### Recorded information

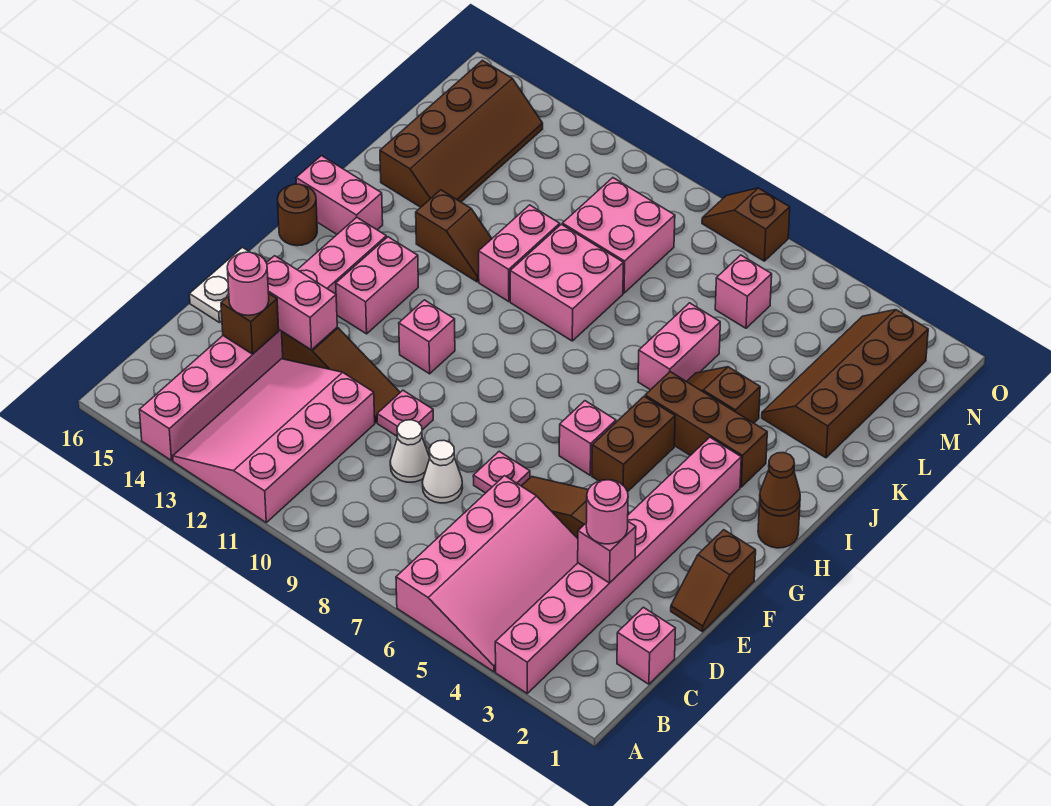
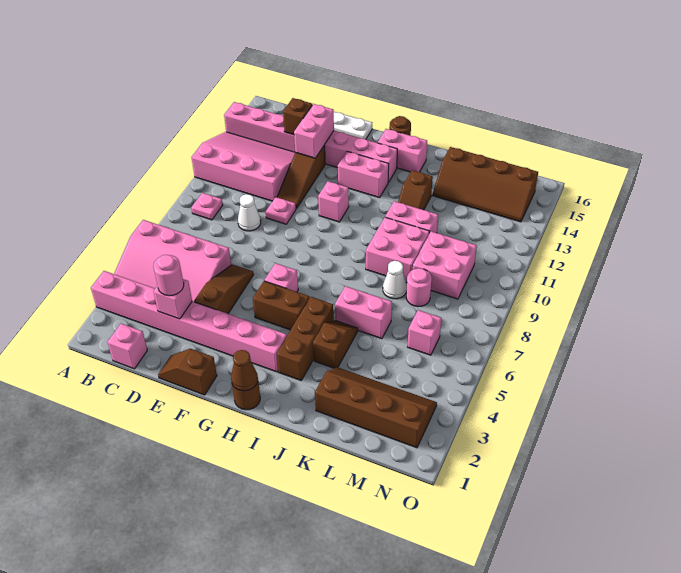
white cone D8 level 1 -> white cone K8 level 1
pink round brick D14 level 3 -> pink round brick L8 level 1
pink plate E7 level 1 -> pink plate B9 level 1
pink brick I15:I16 level 1 -> pink brick H15:I15 level 1
brown slope O7:O8 level 1 top 7 -> none

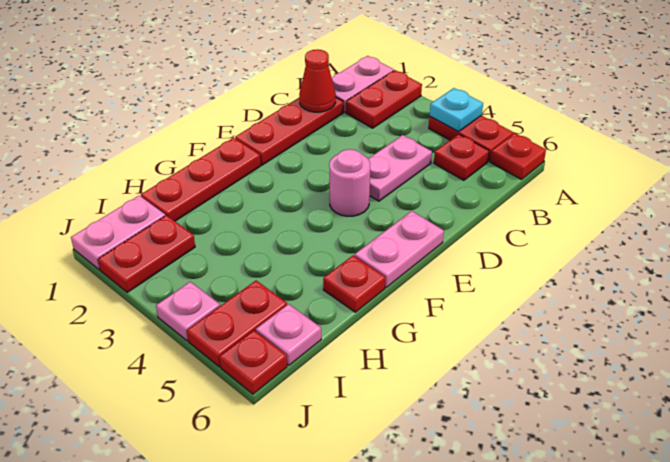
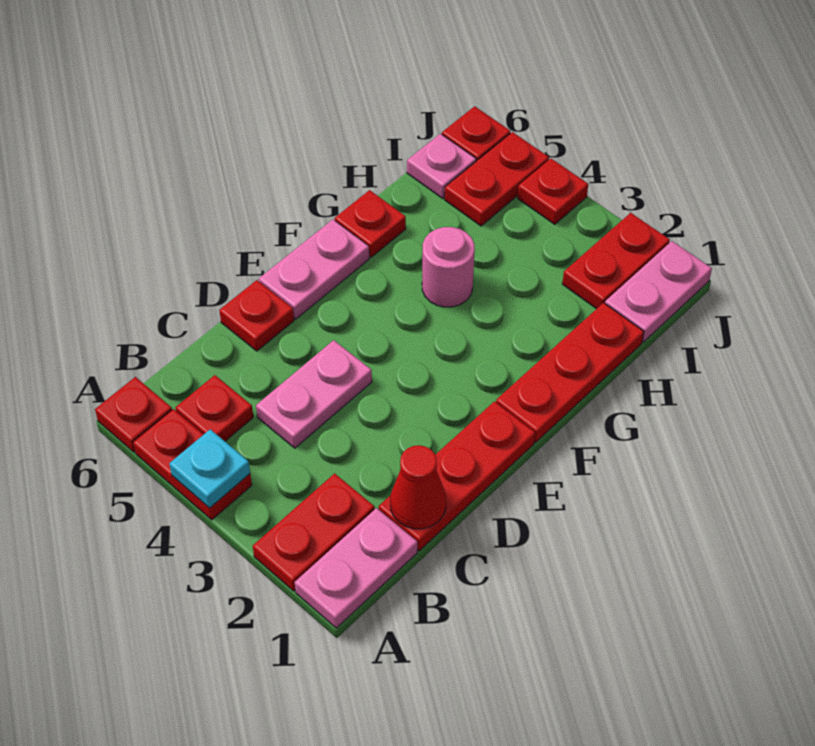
none -> red plate D6 level 1
pink round brick E4 level 1 -> pink round brick G4 level 1
pink plate J4 level 1 -> red plate J4 level 1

######

*Work item*
Please transcribe, with no additions, the lines starting at the one that contains "brown slope O7:O8 level 1 top 7 -> none" and running through the last line of the entries, inclusive. Leave the pictures out.

*Worked solution*
brown slope O7:O8 level 1 top 7 -> none

none -> red plate D6 level 1
pink round brick E4 level 1 -> pink round brick G4 level 1
pink plate J4 level 1 -> red plate J4 level 1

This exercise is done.